» **Data listing**:

——

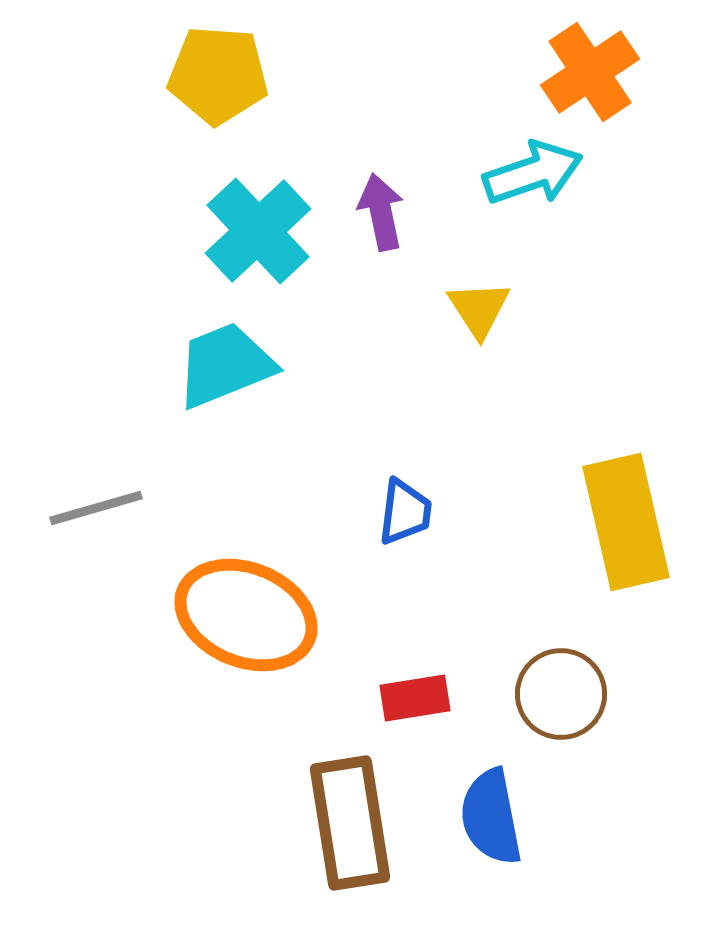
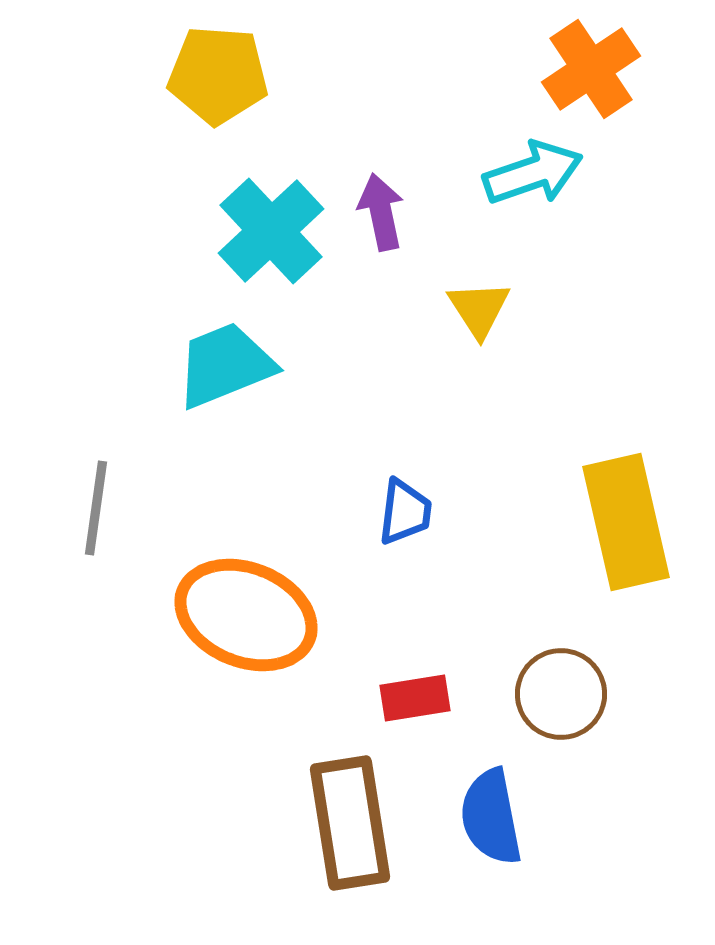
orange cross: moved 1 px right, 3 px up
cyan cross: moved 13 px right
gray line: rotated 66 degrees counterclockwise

——

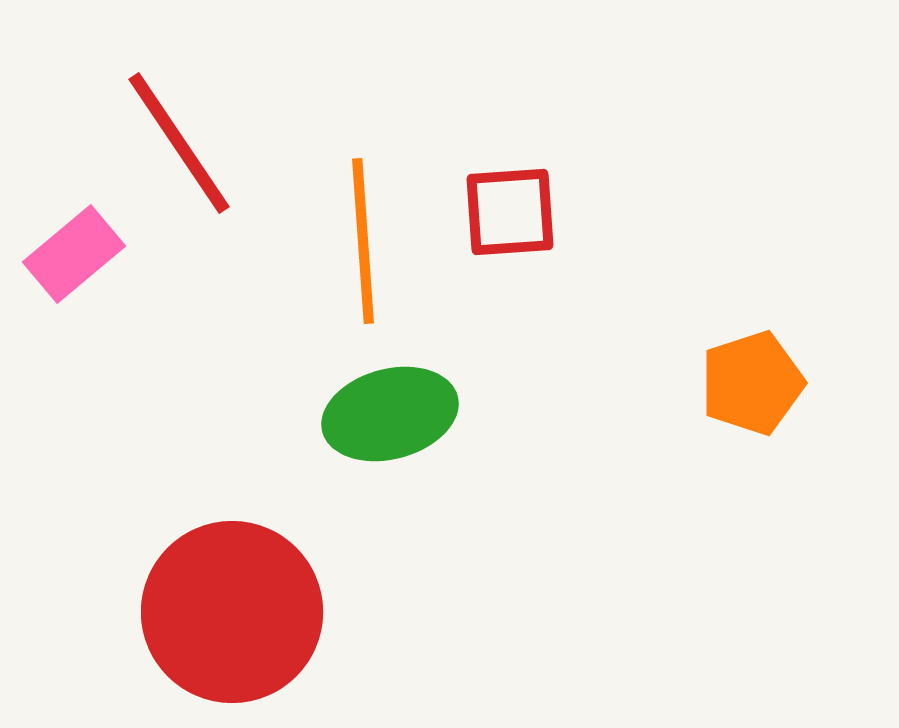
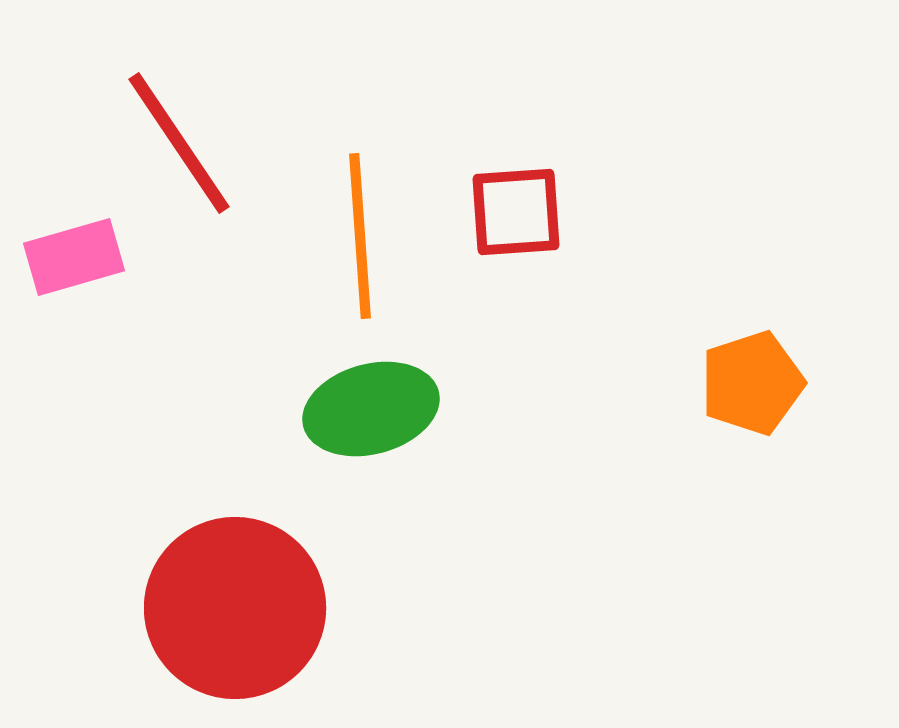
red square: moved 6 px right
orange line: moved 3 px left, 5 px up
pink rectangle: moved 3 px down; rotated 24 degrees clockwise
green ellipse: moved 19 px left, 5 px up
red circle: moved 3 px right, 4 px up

——

» **Exercise objective**:
Look back at the data above. Transcribe exactly the lines starting at the line that contains "orange line: moved 3 px left, 5 px up" and ending at the line that contains "red circle: moved 3 px right, 4 px up".

» **Finished task**:
orange line: moved 3 px left, 5 px up
pink rectangle: moved 3 px down; rotated 24 degrees clockwise
green ellipse: moved 19 px left, 5 px up
red circle: moved 3 px right, 4 px up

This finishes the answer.